Collection entries
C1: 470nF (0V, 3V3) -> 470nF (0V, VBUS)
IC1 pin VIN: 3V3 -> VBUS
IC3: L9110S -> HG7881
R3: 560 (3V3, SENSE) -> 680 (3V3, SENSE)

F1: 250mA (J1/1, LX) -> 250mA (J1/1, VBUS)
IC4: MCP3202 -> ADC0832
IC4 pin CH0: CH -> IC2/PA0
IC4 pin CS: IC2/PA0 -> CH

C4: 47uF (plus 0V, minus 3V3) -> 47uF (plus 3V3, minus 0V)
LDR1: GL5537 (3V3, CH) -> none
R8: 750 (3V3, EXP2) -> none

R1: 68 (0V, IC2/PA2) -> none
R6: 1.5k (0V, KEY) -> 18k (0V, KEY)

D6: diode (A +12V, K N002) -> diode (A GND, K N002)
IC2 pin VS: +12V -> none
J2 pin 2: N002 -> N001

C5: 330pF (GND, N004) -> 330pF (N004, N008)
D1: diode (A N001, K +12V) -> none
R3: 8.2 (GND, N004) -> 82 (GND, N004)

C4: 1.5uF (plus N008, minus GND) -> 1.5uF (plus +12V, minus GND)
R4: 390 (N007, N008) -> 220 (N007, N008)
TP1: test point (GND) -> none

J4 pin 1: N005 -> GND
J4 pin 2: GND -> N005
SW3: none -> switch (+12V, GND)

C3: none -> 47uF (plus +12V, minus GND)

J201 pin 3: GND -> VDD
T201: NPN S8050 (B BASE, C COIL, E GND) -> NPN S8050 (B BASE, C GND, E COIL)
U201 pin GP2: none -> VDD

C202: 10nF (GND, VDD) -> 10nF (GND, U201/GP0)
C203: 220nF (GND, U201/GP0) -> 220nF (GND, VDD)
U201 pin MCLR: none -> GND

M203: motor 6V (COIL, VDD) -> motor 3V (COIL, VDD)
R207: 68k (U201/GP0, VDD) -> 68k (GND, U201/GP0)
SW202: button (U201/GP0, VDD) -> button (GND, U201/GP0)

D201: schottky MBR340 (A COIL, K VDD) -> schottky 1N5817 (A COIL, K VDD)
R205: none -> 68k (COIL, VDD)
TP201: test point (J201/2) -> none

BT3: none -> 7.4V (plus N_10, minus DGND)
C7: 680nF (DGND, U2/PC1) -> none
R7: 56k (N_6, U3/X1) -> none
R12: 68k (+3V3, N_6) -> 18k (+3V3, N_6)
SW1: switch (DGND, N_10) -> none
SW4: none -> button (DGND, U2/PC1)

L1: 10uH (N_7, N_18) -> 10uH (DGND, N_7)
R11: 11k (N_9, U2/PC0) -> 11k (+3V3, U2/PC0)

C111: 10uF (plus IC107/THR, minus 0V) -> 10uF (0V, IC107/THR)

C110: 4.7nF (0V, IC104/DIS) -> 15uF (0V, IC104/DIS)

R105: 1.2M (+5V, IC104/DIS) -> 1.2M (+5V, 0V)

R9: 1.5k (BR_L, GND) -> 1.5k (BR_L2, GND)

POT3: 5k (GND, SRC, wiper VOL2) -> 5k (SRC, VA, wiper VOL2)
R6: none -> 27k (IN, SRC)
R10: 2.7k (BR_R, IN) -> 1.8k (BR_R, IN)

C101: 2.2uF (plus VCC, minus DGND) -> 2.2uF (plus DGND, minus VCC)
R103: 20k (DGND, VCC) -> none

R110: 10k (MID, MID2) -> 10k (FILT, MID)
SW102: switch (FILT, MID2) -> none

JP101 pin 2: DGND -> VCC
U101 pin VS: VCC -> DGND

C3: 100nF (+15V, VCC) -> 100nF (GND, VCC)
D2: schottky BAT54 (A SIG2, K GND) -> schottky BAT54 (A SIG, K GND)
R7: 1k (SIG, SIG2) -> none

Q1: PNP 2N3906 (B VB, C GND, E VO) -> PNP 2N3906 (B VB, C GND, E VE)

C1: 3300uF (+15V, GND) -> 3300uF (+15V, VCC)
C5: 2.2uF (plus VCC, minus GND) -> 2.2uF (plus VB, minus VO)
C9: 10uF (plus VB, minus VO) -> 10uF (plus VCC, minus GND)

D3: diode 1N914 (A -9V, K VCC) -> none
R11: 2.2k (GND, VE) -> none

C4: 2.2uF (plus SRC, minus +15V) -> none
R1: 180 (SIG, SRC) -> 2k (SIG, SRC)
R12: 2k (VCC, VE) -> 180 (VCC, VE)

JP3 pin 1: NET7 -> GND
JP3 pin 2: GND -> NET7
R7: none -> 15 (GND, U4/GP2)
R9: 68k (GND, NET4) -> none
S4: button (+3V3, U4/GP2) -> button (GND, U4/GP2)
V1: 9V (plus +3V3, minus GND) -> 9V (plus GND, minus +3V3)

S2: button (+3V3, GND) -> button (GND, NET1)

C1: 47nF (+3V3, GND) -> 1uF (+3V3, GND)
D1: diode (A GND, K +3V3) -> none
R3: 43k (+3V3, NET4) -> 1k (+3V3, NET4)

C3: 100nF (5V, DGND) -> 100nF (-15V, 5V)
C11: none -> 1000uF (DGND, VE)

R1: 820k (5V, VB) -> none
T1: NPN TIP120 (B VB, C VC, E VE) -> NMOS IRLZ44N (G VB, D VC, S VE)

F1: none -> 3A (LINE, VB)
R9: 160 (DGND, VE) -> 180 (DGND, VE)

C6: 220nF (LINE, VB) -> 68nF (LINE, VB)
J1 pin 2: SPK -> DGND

▶ _REQUIREMENT_:
Please give back, exactly as it stands above, the stretch from the line with "R110: 10k (MID, MID2) -> 10k (FILT, MID)" through the line with "C3: 100nF (5V, DGND) -> 100nF (-15V, 5V)", and no line outside it.

▶ _OUTPUT OF THE TASK_:
R110: 10k (MID, MID2) -> 10k (FILT, MID)
SW102: switch (FILT, MID2) -> none

JP101 pin 2: DGND -> VCC
U101 pin VS: VCC -> DGND

C3: 100nF (+15V, VCC) -> 100nF (GND, VCC)
D2: schottky BAT54 (A SIG2, K GND) -> schottky BAT54 (A SIG, K GND)
R7: 1k (SIG, SIG2) -> none

Q1: PNP 2N3906 (B VB, C GND, E VO) -> PNP 2N3906 (B VB, C GND, E VE)

C1: 3300uF (+15V, GND) -> 3300uF (+15V, VCC)
C5: 2.2uF (plus VCC, minus GND) -> 2.2uF (plus VB, minus VO)
C9: 10uF (plus VB, minus VO) -> 10uF (plus VCC, minus GND)

D3: diode 1N914 (A -9V, K VCC) -> none
R11: 2.2k (GND, VE) -> none

C4: 2.2uF (plus SRC, minus +15V) -> none
R1: 180 (SIG, SRC) -> 2k (SIG, SRC)
R12: 2k (VCC, VE) -> 180 (VCC, VE)

JP3 pin 1: NET7 -> GND
JP3 pin 2: GND -> NET7
R7: none -> 15 (GND, U4/GP2)
R9: 68k (GND, NET4) -> none
S4: button (+3V3, U4/GP2) -> button (GND, U4/GP2)
V1: 9V (plus +3V3, minus GND) -> 9V (plus GND, minus +3V3)

S2: button (+3V3, GND) -> button (GND, NET1)

C1: 47nF (+3V3, GND) -> 1uF (+3V3, GND)
D1: diode (A GND, K +3V3) -> none
R3: 43k (+3V3, NET4) -> 1k (+3V3, NET4)

C3: 100nF (5V, DGND) -> 100nF (-15V, 5V)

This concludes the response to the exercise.